Version difference data:
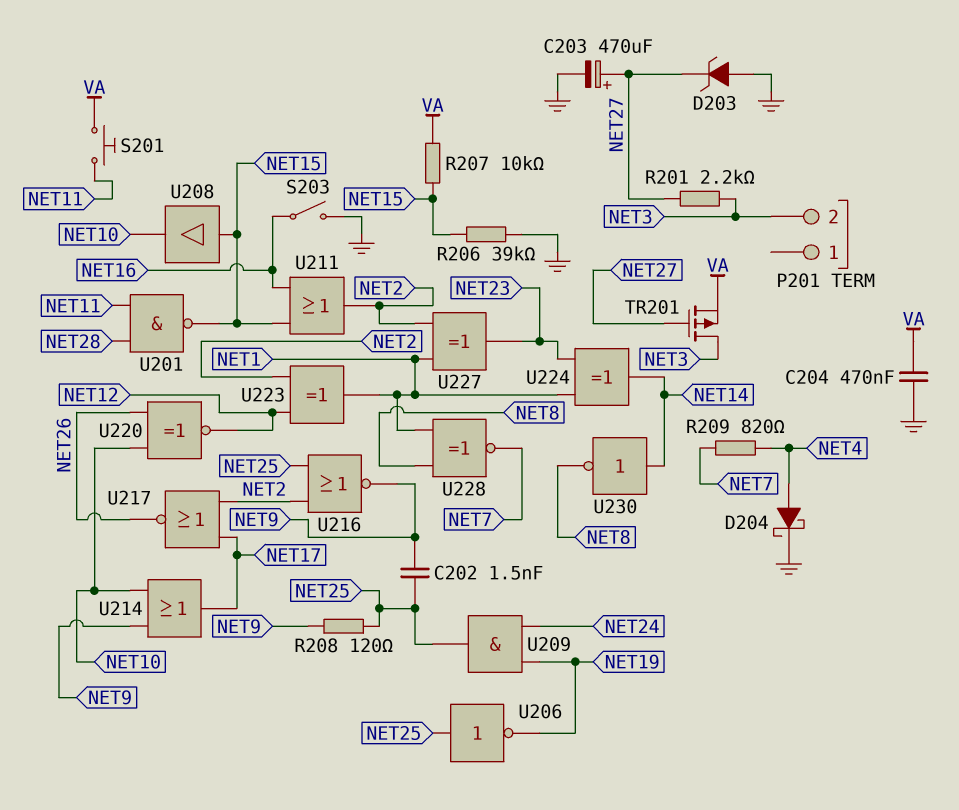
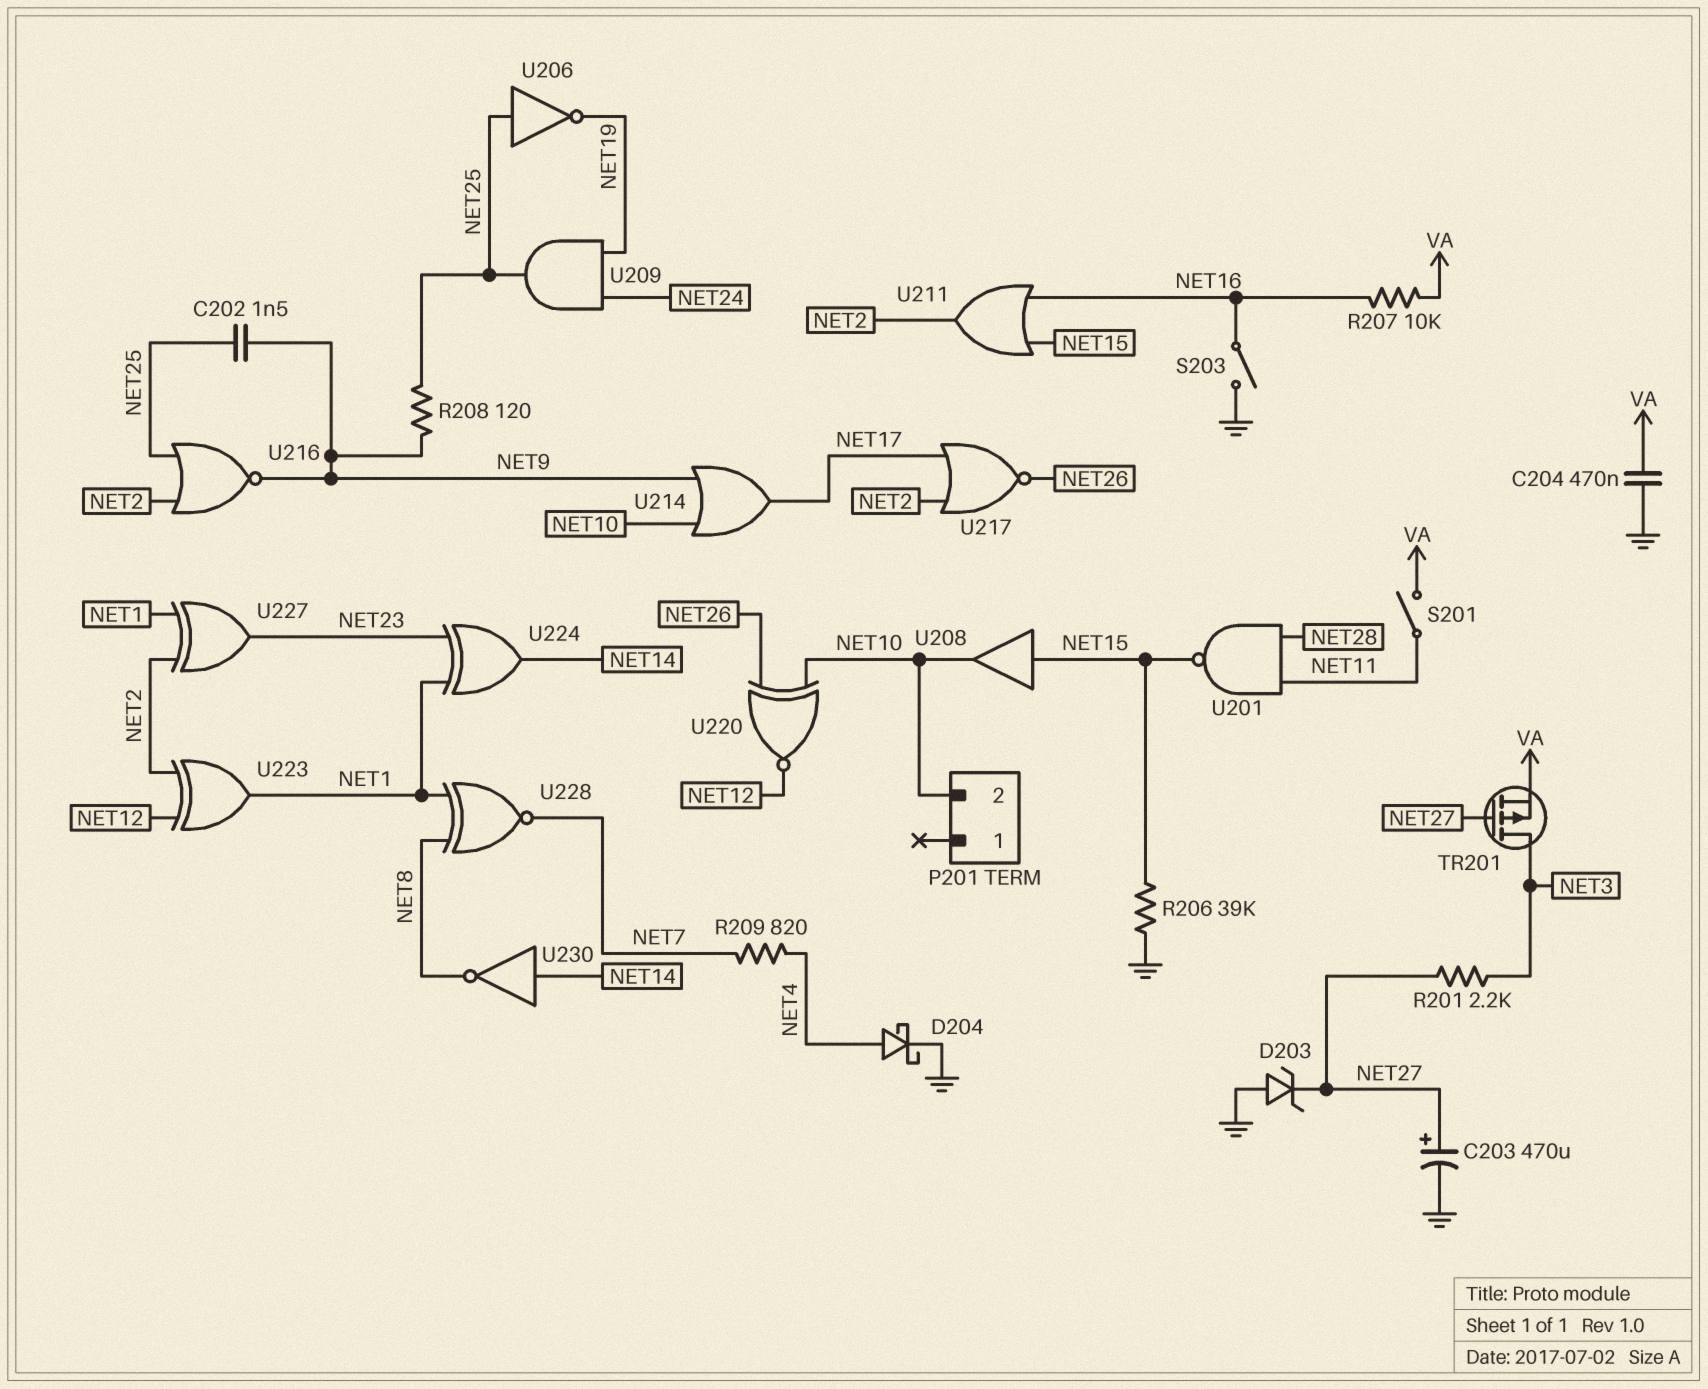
P201 pin 2: NET3 -> NET10
R207: 10k (NET15, VA) -> 10k (NET16, VA)
S201: button (NET11, VA) -> switch (NET11, VA)

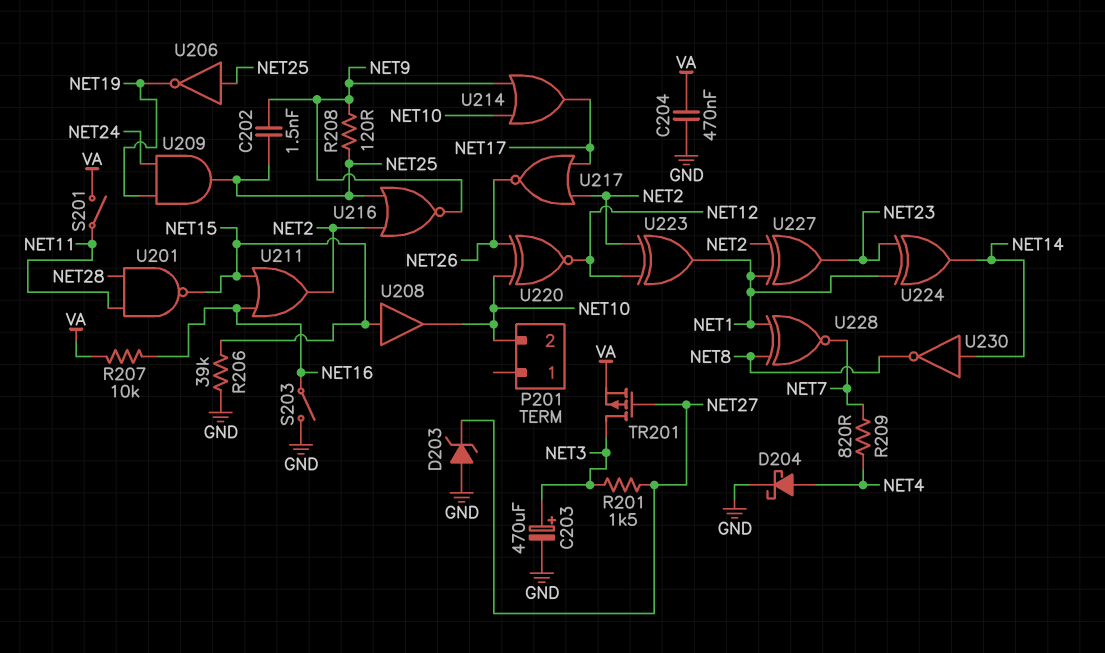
C203: 470uF (plus NET27, minus GND) -> 470uF (plus NET3, minus GND)
R201: 2.2k (NET3, NET27) -> 1.5k (NET3, NET27)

▶ Try it
Return the lines above, from the one containing "C203: 470uF (plus" to the end, exactly as they stand.

▶ Task output
C203: 470uF (plus NET27, minus GND) -> 470uF (plus NET3, minus GND)
R201: 2.2k (NET3, NET27) -> 1.5k (NET3, NET27)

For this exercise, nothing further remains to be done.